+++ Data under study +++

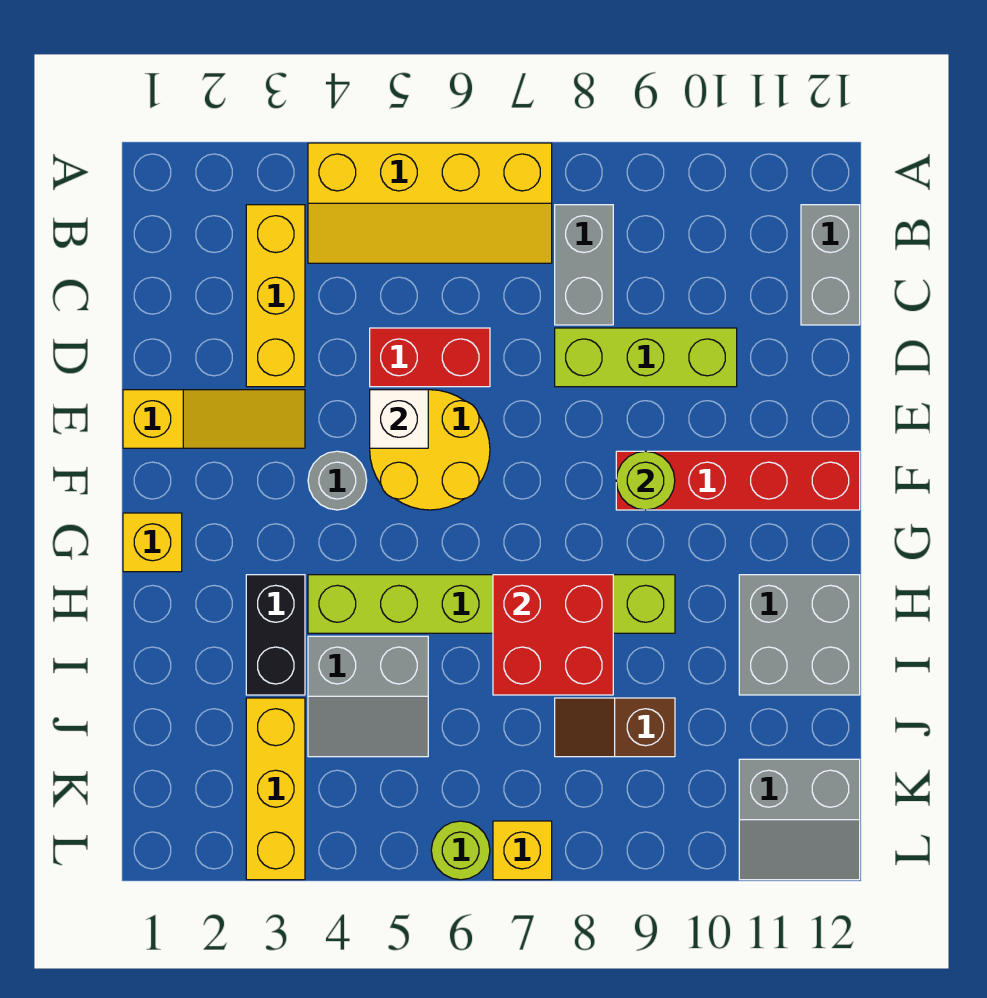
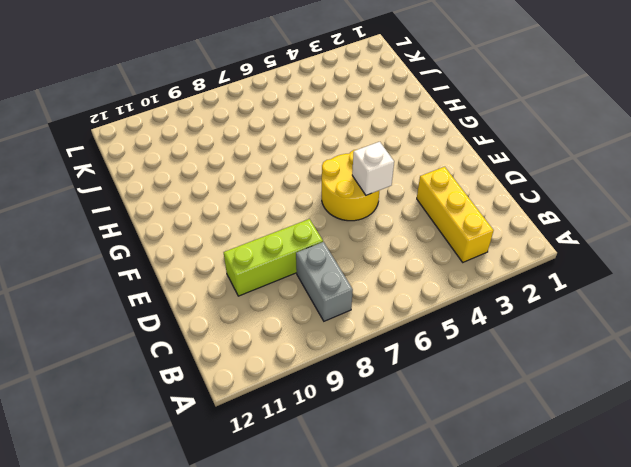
none -> yellow slope A4:B7 level 1 top A
none -> grey brick B12:C12 level 1
none -> red brick D5:D6 level 1

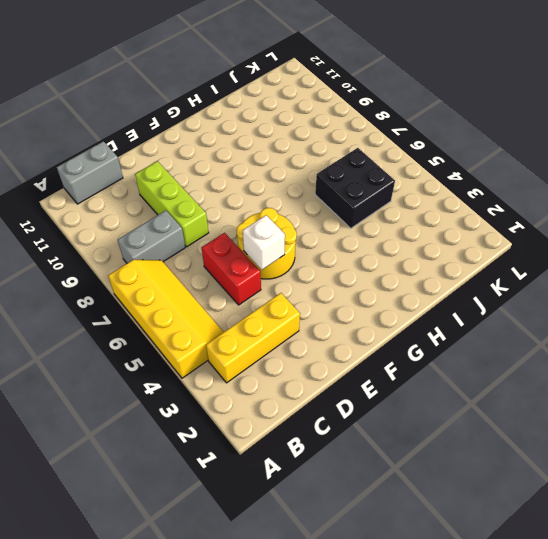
black brick I5:J6 level 1 -> grey slope I4:J5 level 1 top I
none -> yellow slope E1:E3 level 1 top 1
none -> grey round brick F4 level 1
none -> red brick F9:F12 level 1

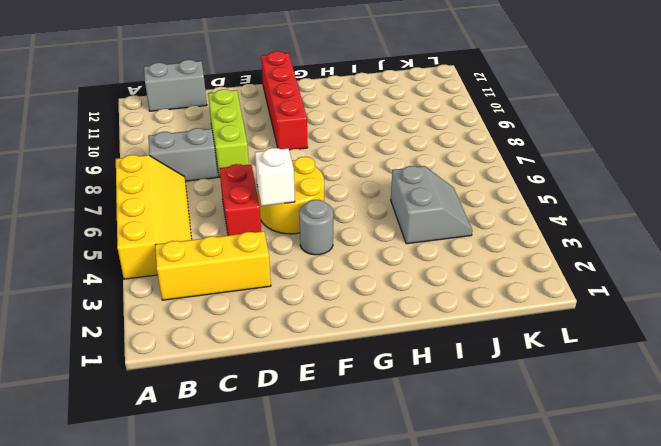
none -> yellow slope E1:E3 level 1 top 1
none -> yellow brick G1 level 1
none -> black brick H3:I3 level 1

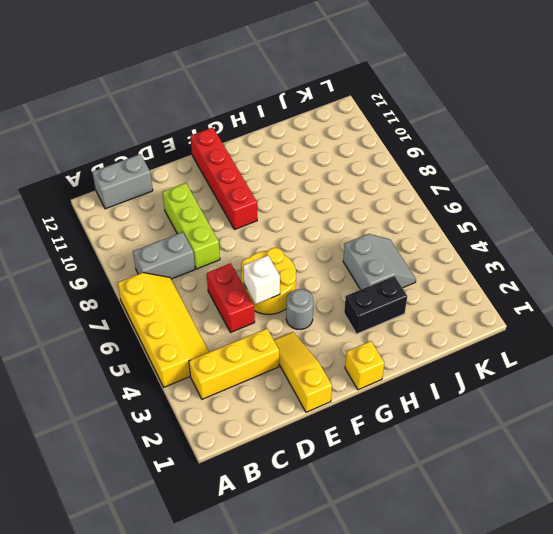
none -> lime brick H4:H9 level 1
none -> grey brick H11:I12 level 1
none -> yellow brick J3:L3 level 1

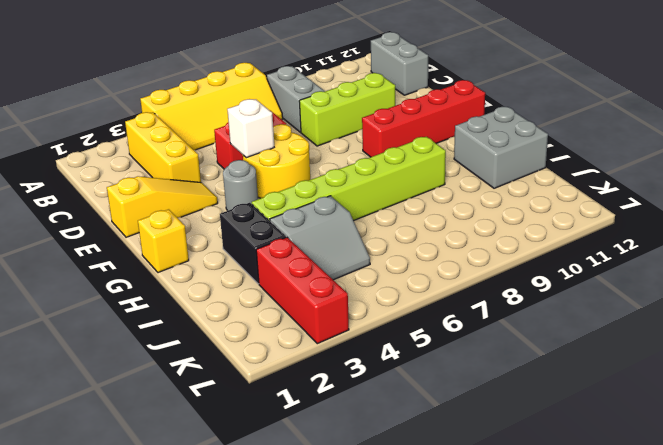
red brick J3:L3 level 1 -> yellow brick J3:L3 level 1
none -> brown slope J8:J9 level 1 top 9
none -> grey slope K11:L12 level 1 top K
none -> lime round brick L6 level 1

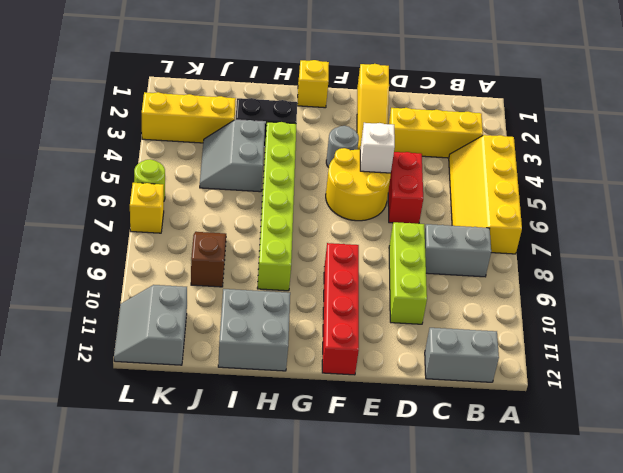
none -> lime round brick F9 level 2
none -> red brick H7:I8 level 2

+++

Give back exactly the lines running from the one that contains "none -> grey round brick F4 level 1" to the end of the records, including both of those lines and excluding every picture.

none -> grey round brick F4 level 1
none -> red brick F9:F12 level 1

none -> yellow slope E1:E3 level 1 top 1
none -> yellow brick G1 level 1
none -> black brick H3:I3 level 1

none -> lime brick H4:H9 level 1
none -> grey brick H11:I12 level 1
none -> yellow brick J3:L3 level 1

red brick J3:L3 level 1 -> yellow brick J3:L3 level 1
none -> brown slope J8:J9 level 1 top 9
none -> grey slope K11:L12 level 1 top K
none -> lime round brick L6 level 1

none -> lime round brick F9 level 2
none -> red brick H7:I8 level 2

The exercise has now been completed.